• [YOUR GOAL]
Output every line below exactly.

[Records from a data source]
+++
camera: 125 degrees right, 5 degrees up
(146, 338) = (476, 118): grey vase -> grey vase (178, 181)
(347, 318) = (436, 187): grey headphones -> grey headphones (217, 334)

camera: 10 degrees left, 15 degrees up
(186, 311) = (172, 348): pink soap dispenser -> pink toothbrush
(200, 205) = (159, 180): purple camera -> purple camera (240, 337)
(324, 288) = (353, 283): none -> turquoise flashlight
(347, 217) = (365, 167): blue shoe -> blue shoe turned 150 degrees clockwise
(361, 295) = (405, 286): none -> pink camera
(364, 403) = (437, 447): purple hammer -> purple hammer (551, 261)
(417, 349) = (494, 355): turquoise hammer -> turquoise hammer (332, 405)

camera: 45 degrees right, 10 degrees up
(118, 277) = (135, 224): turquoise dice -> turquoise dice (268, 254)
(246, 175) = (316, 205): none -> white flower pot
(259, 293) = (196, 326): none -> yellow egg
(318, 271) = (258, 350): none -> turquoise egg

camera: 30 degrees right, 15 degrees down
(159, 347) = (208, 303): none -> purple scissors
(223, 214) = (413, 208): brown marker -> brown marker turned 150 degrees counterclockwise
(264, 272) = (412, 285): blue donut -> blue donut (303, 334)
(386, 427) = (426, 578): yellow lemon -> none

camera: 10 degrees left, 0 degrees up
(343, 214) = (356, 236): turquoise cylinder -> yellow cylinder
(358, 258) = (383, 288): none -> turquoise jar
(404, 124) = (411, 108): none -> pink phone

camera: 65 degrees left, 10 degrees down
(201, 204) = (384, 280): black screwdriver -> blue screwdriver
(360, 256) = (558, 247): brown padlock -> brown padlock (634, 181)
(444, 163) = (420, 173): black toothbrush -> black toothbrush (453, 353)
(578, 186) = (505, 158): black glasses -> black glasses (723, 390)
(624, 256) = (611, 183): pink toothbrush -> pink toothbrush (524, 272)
+++
• [COMPLETED EXERCISE]
camera: 125 degrees right, 5 degrees up
(146, 338) = (476, 118): grey vase -> grey vase (178, 181)
(347, 318) = (436, 187): grey headphones -> grey headphones (217, 334)

camera: 10 degrees left, 15 degrees up
(186, 311) = (172, 348): pink soap dispenser -> pink toothbrush
(200, 205) = (159, 180): purple camera -> purple camera (240, 337)
(324, 288) = (353, 283): none -> turquoise flashlight
(347, 217) = (365, 167): blue shoe -> blue shoe turned 150 degrees clockwise
(361, 295) = (405, 286): none -> pink camera
(364, 403) = (437, 447): purple hammer -> purple hammer (551, 261)
(417, 349) = (494, 355): turquoise hammer -> turquoise hammer (332, 405)

camera: 45 degrees right, 10 degrees up
(118, 277) = (135, 224): turquoise dice -> turquoise dice (268, 254)
(246, 175) = (316, 205): none -> white flower pot
(259, 293) = (196, 326): none -> yellow egg
(318, 271) = (258, 350): none -> turquoise egg

camera: 30 degrees right, 15 degrees down
(159, 347) = (208, 303): none -> purple scissors
(223, 214) = (413, 208): brown marker -> brown marker turned 150 degrees counterclockwise
(264, 272) = (412, 285): blue donut -> blue donut (303, 334)
(386, 427) = (426, 578): yellow lemon -> none

camera: 10 degrees left, 0 degrees up
(343, 214) = (356, 236): turquoise cylinder -> yellow cylinder
(358, 258) = (383, 288): none -> turquoise jar
(404, 124) = (411, 108): none -> pink phone

camera: 65 degrees left, 10 degrees down
(201, 204) = (384, 280): black screwdriver -> blue screwdriver
(360, 256) = (558, 247): brown padlock -> brown padlock (634, 181)
(444, 163) = (420, 173): black toothbrush -> black toothbrush (453, 353)
(578, 186) = (505, 158): black glasses -> black glasses (723, 390)
(624, 256) = (611, 183): pink toothbrush -> pink toothbrush (524, 272)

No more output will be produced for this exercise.